■ What to work on: Transcribe the data exactly, omitting whatever pictures it holds.

■ Extracted entries:
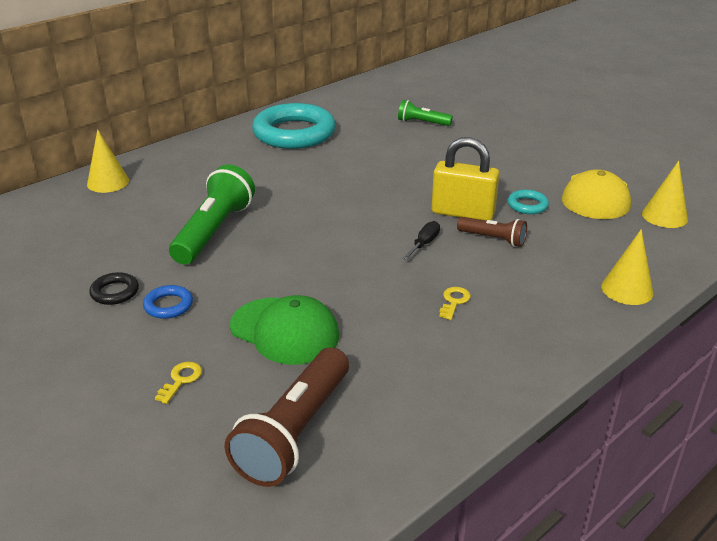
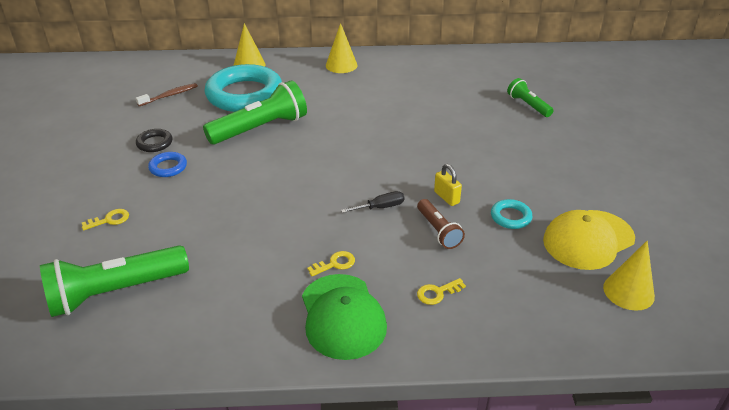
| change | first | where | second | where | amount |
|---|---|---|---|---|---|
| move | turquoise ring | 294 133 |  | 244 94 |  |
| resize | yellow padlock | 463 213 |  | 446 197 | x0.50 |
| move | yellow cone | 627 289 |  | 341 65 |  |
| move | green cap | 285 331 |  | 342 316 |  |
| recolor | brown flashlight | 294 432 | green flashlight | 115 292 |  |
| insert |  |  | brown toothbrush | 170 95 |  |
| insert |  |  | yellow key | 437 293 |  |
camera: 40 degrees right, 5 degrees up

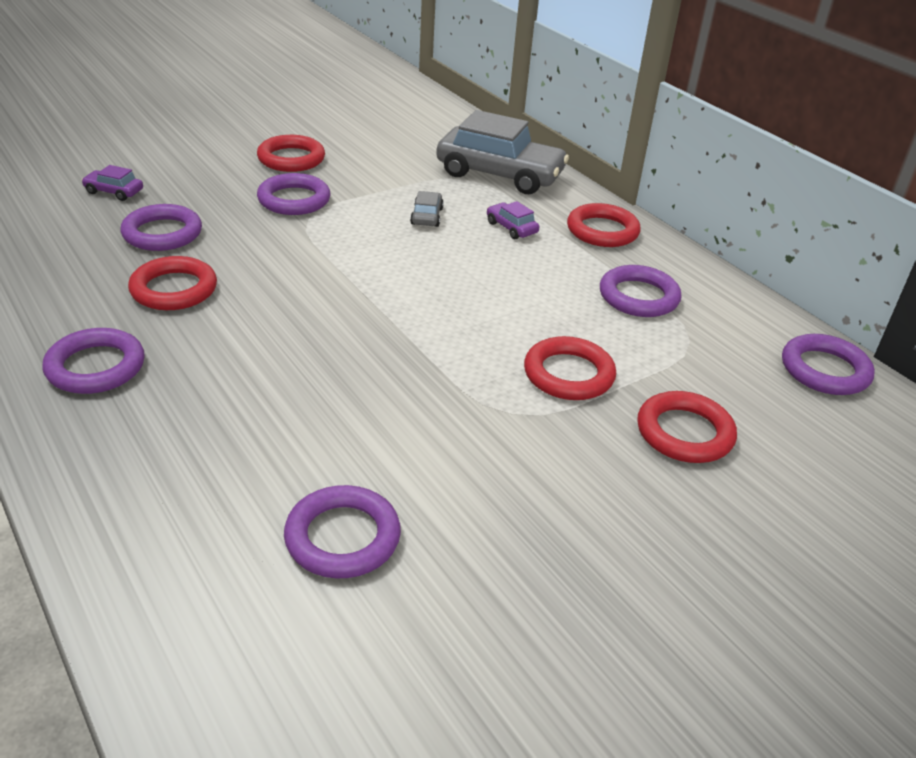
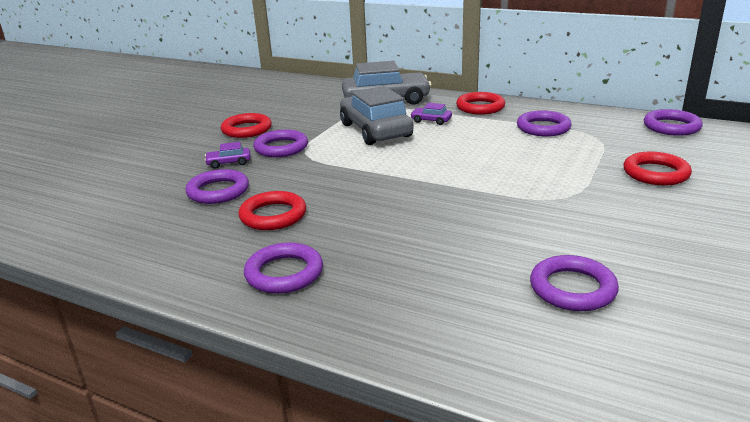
| change | first | where | second | where | amount |
|---|---|---|---|---|---|
| move | purple car | 114 192 |  | 229 163 |  |
| resize | grey car | 426 216 |  | 375 130 | x2.38 |
| delete | red ring | 568 374 |  |  |  |
camera: 25 degrees left, 10 degrees down

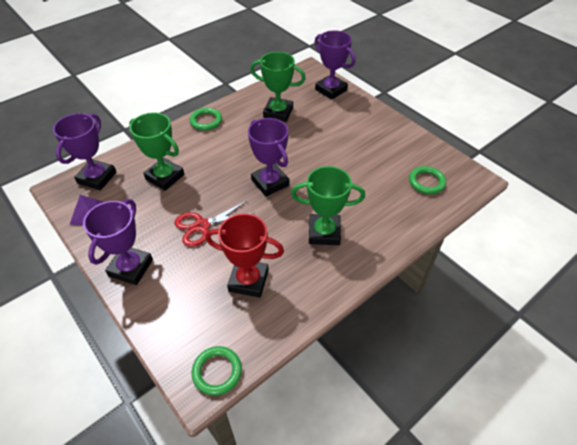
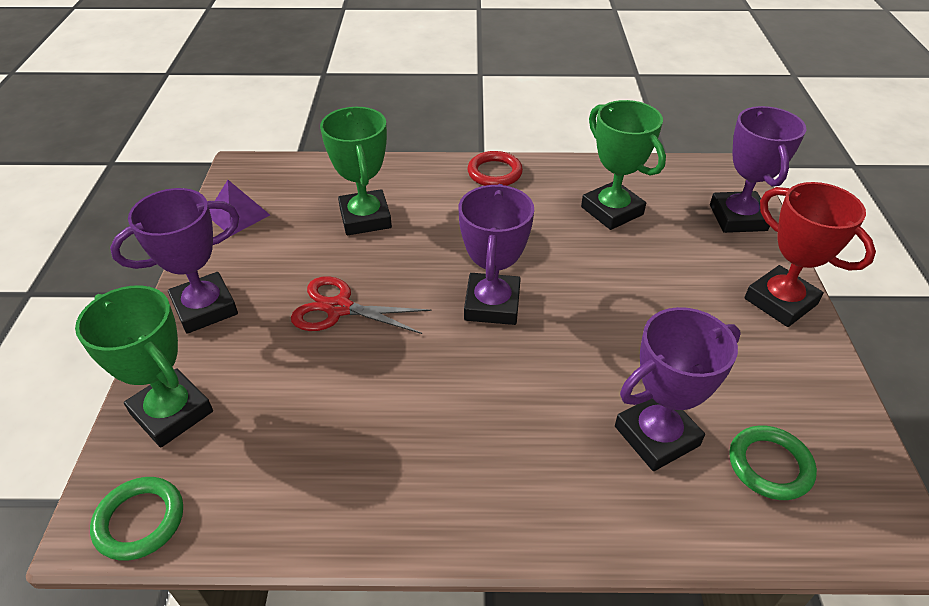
| change | first | where | second | where | amount |
|---|---|---|---|---|---|
| recolor | green ring | 206 121 | red ring | 494 173 |  |
| move | purple trophy | 97 178 |  | 656 436 |  |
| move | green trophy | 324 232 |  | 172 412 |  |
| move | red trophy | 248 280 |  | 780 301 |  |
camera: 40 degrees right, 5 degrees down

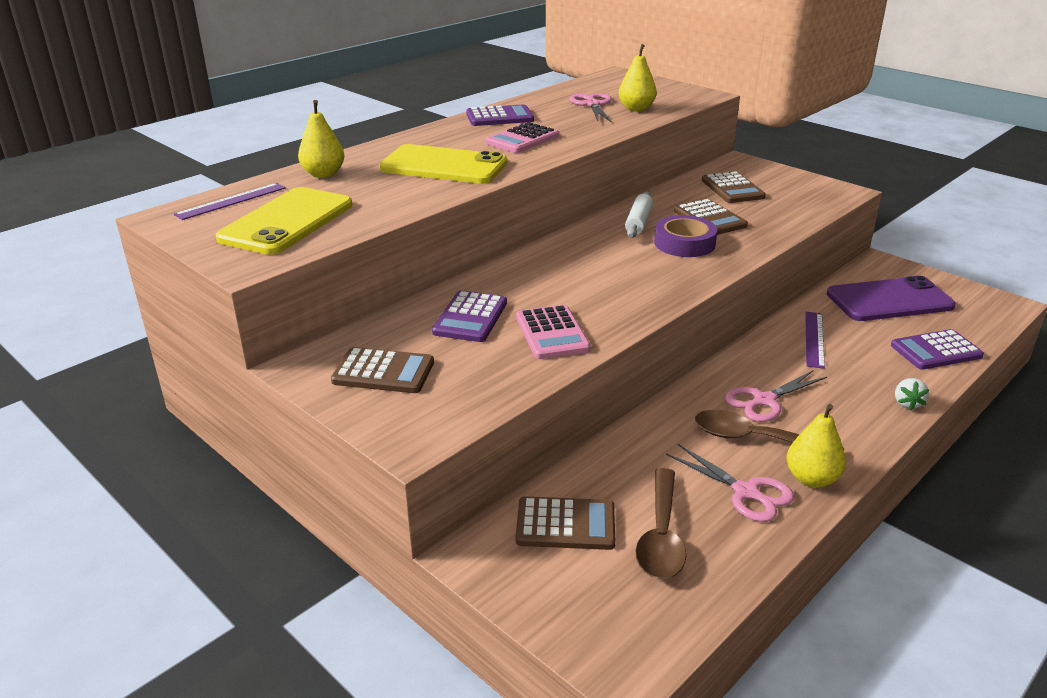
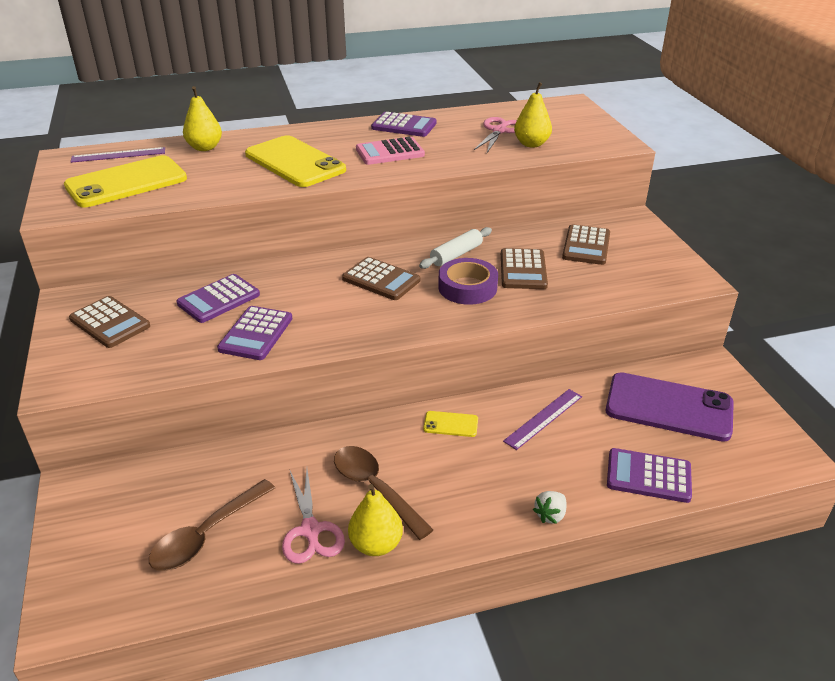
| change | first | where | second | where | amount |
|---|---|---|---|---|---|
| recolor | pink calculator | 552 333 | purple calculator | 256 334 |  |
| delete | pink scissors | 764 400 |  |  |  |
| move | brown calculator | 565 525 |  | 381 280 |  |
| insert |  |  | yellow phone | 450 424 |  |
camera: 30 degrees right, 5 degrees up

■ Answer:
| change | first | where | second | where | amount |
|---|---|---|---|---|---|
| move | turquoise ring | 294 133 |  | 244 94 |  |
| resize | yellow padlock | 463 213 |  | 446 197 | x0.50 |
| move | yellow cone | 627 289 |  | 341 65 |  |
| move | green cap | 285 331 |  | 342 316 |  |
| recolor | brown flashlight | 294 432 | green flashlight | 115 292 |  |
| insert |  |  | brown toothbrush | 170 95 |  |
| insert |  |  | yellow key | 437 293 |  |
camera: 40 degrees right, 5 degrees up

| change | first | where | second | where | amount |
|---|---|---|---|---|---|
| move | purple car | 114 192 |  | 229 163 |  |
| resize | grey car | 426 216 |  | 375 130 | x2.38 |
| delete | red ring | 568 374 |  |  |  |
camera: 25 degrees left, 10 degrees down

| change | first | where | second | where | amount |
|---|---|---|---|---|---|
| recolor | green ring | 206 121 | red ring | 494 173 |  |
| move | purple trophy | 97 178 |  | 656 436 |  |
| move | green trophy | 324 232 |  | 172 412 |  |
| move | red trophy | 248 280 |  | 780 301 |  |
camera: 40 degrees right, 5 degrees down

| change | first | where | second | where | amount |
|---|---|---|---|---|---|
| recolor | pink calculator | 552 333 | purple calculator | 256 334 |  |
| delete | pink scissors | 764 400 |  |  |  |
| move | brown calculator | 565 525 |  | 381 280 |  |
| insert |  |  | yellow phone | 450 424 |  |
camera: 30 degrees right, 5 degrees up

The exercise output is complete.